*How to complete this task*
Starting from the line with "Q3: PMOS FQP27P06", please copy exactly every line to the end of the listing, but not the pictures.
--- Source data ---
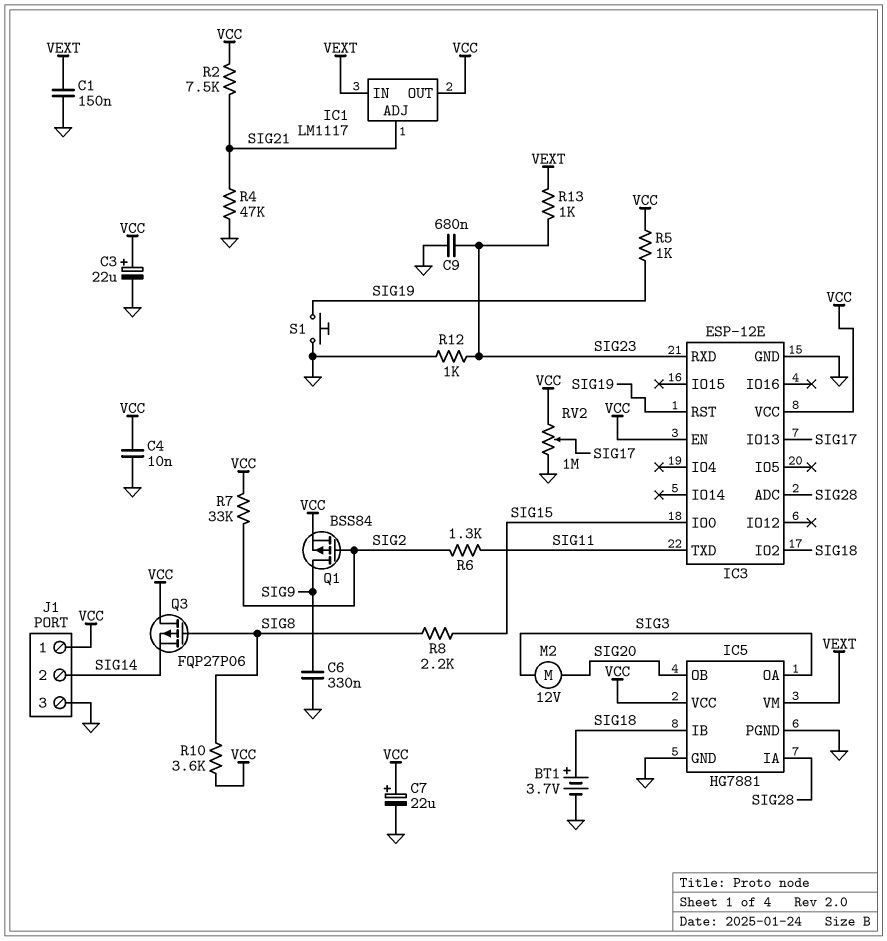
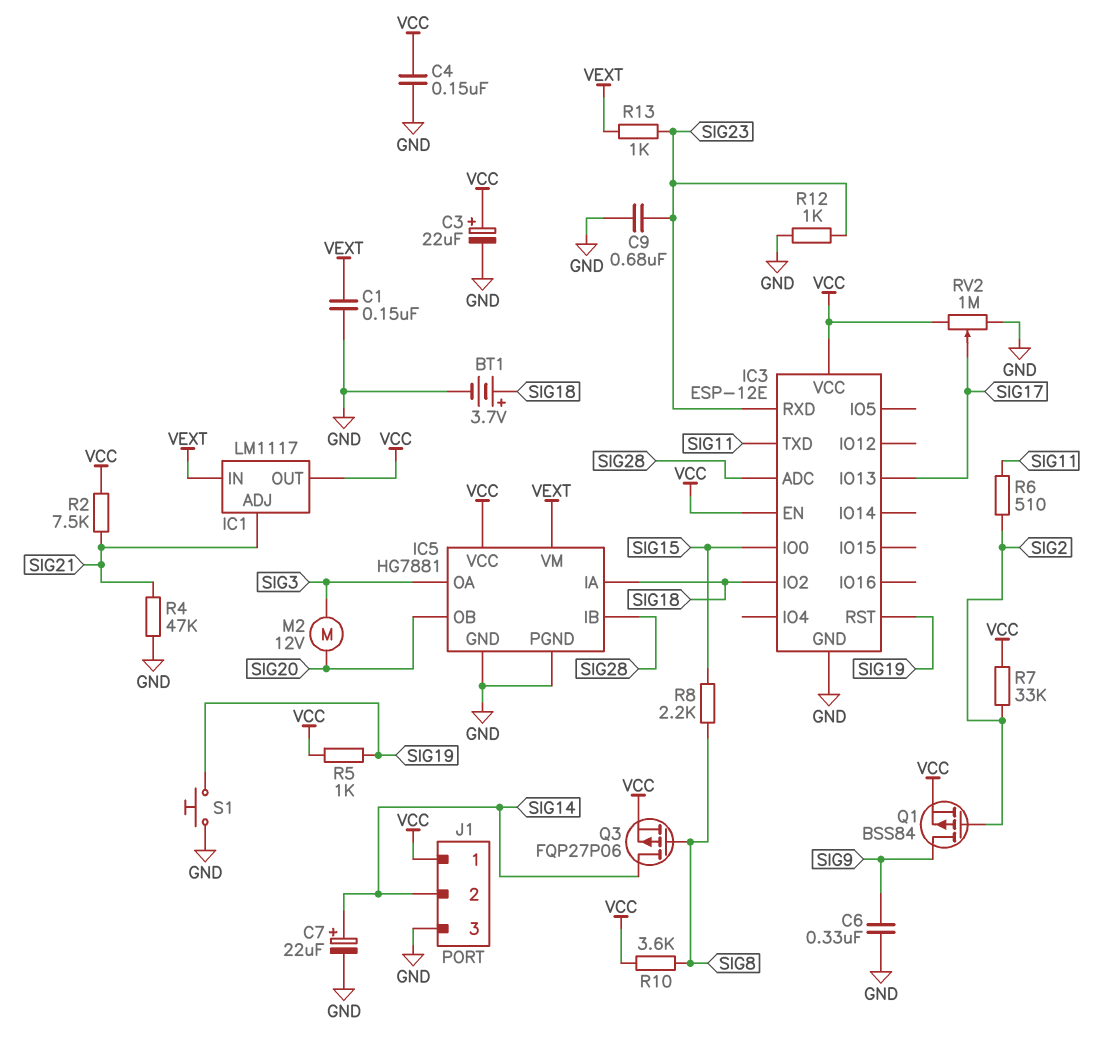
C4: 10nF (GND, VCC) -> 150nF (GND, VCC)
C7: 22uF (plus VCC, minus GND) -> 22uF (plus SIG14, minus GND)
IC5 pin IA: SIG28 -> SIG18
IC5 pin IB: SIG18 -> SIG28
Q3: PMOS FQP27P06 (G SIG8, D VCC, S SIG14) -> PMOS FQP27P06 (G SIG8, D SIG14, S VCC)
R6: 1.3k (SIG2, SIG11) -> 510 (SIG2, SIG11)

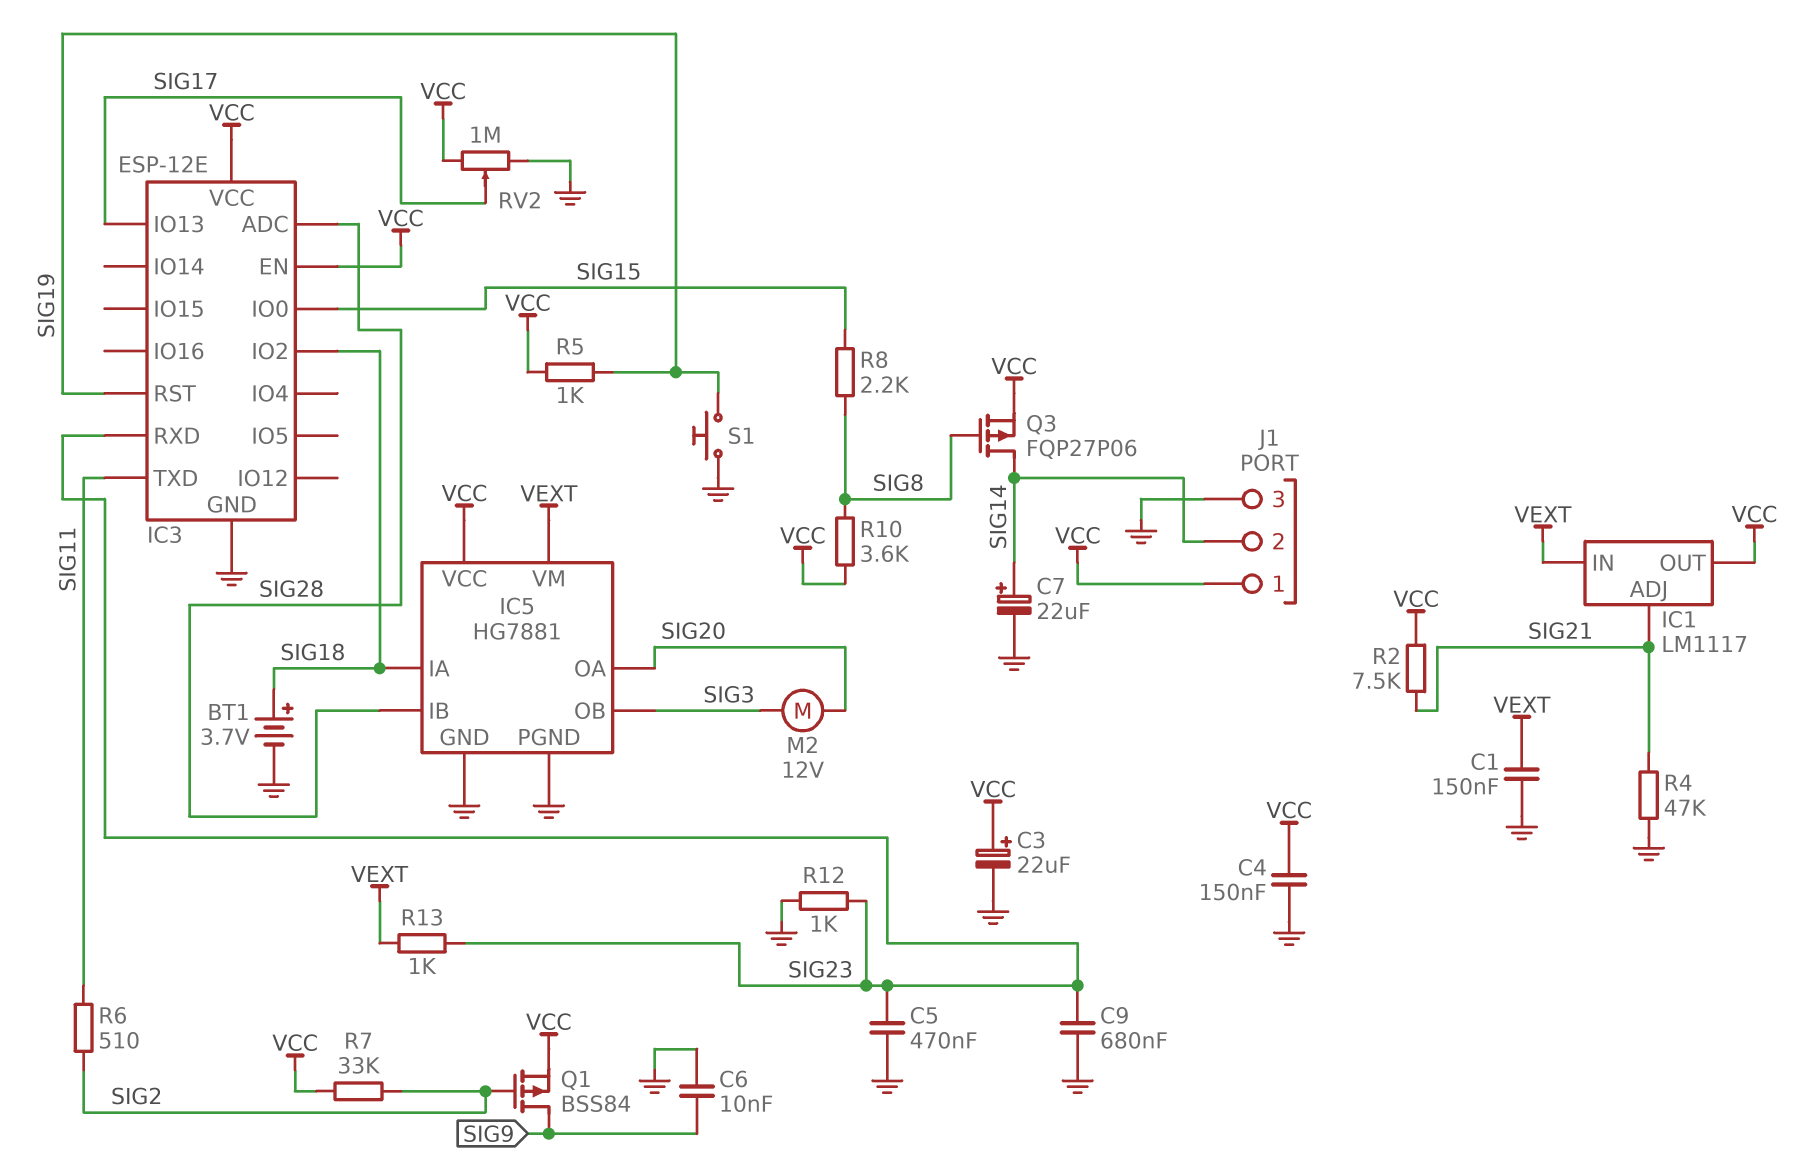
C5: none -> 470nF (GND, SIG23)
C6: 330nF (GND, SIG9) -> 10nF (GND, SIG9)
IC5 pin OA: SIG3 -> SIG20
IC5 pin OB: SIG20 -> SIG3

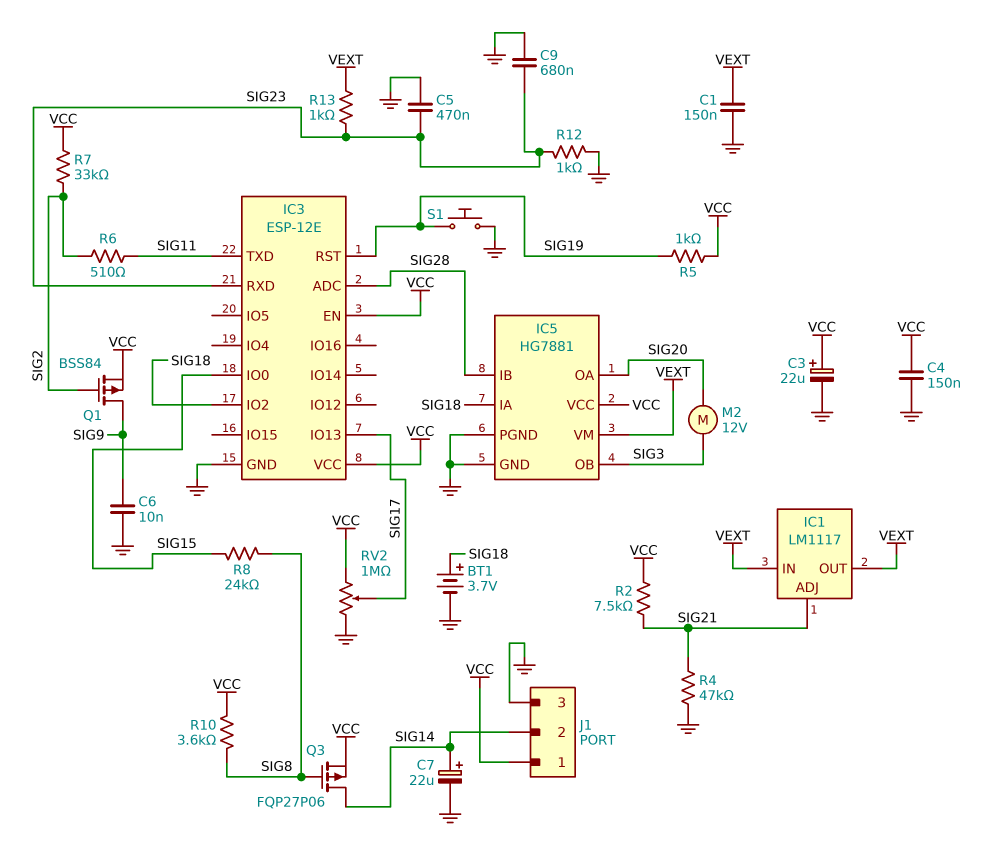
IC1 pin OUT: VCC -> VEXT
R8: 2.2k (SIG8, SIG15) -> 24k (SIG8, SIG15)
---
*Written answer*
Q3: PMOS FQP27P06 (G SIG8, D VCC, S SIG14) -> PMOS FQP27P06 (G SIG8, D SIG14, S VCC)
R6: 1.3k (SIG2, SIG11) -> 510 (SIG2, SIG11)

C5: none -> 470nF (GND, SIG23)
C6: 330nF (GND, SIG9) -> 10nF (GND, SIG9)
IC5 pin OA: SIG3 -> SIG20
IC5 pin OB: SIG20 -> SIG3

IC1 pin OUT: VCC -> VEXT
R8: 2.2k (SIG8, SIG15) -> 24k (SIG8, SIG15)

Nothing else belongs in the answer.